All that is wanted is an exact copy of the lines below, starting at the one that contains "move: brown scissors [155, 293] to [398, 501]" and running to the end.
---- Given material
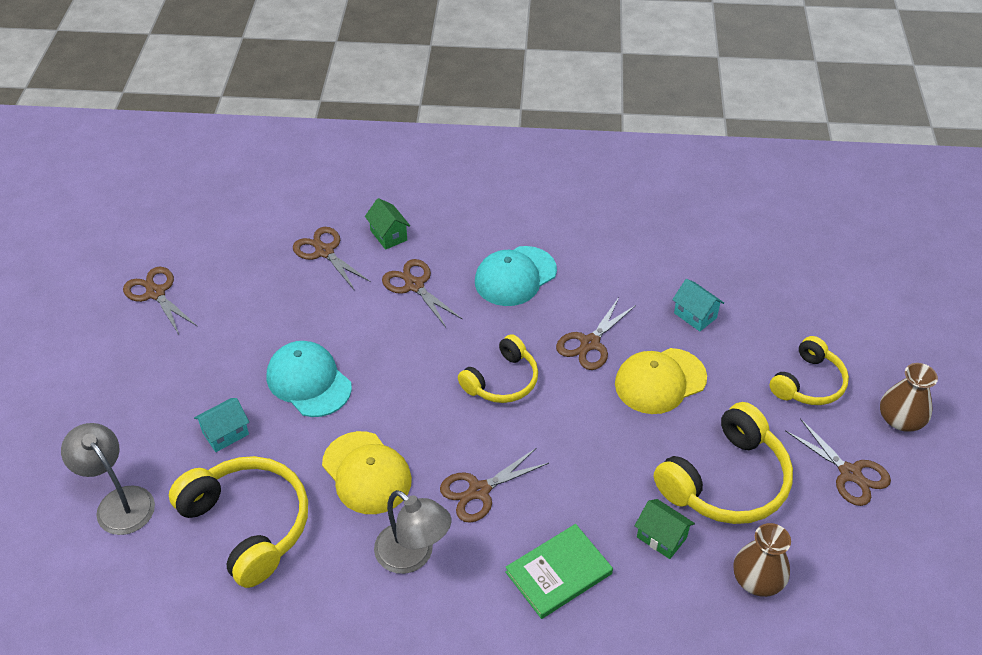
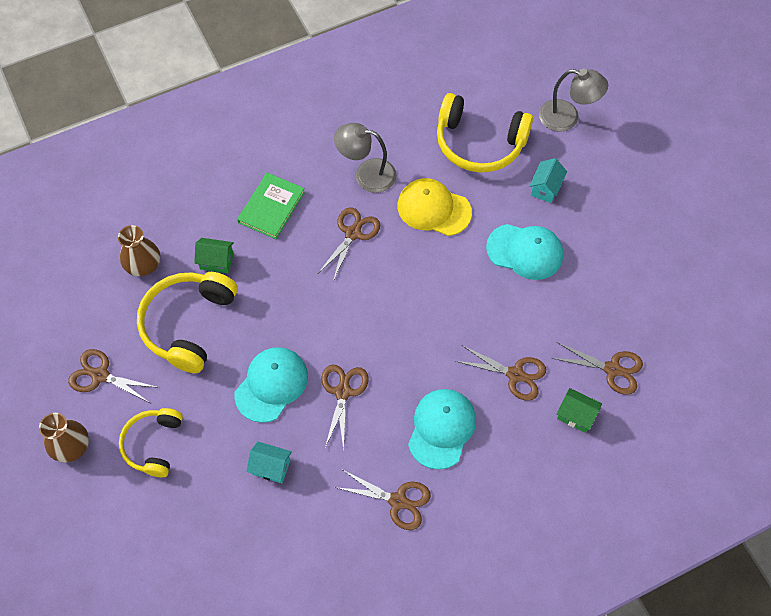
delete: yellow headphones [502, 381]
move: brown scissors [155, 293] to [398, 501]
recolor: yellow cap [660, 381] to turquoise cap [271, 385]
--------
▶ [Exercise response]
move: brown scissors [155, 293] to [398, 501]
recolor: yellow cap [660, 381] to turquoise cap [271, 385]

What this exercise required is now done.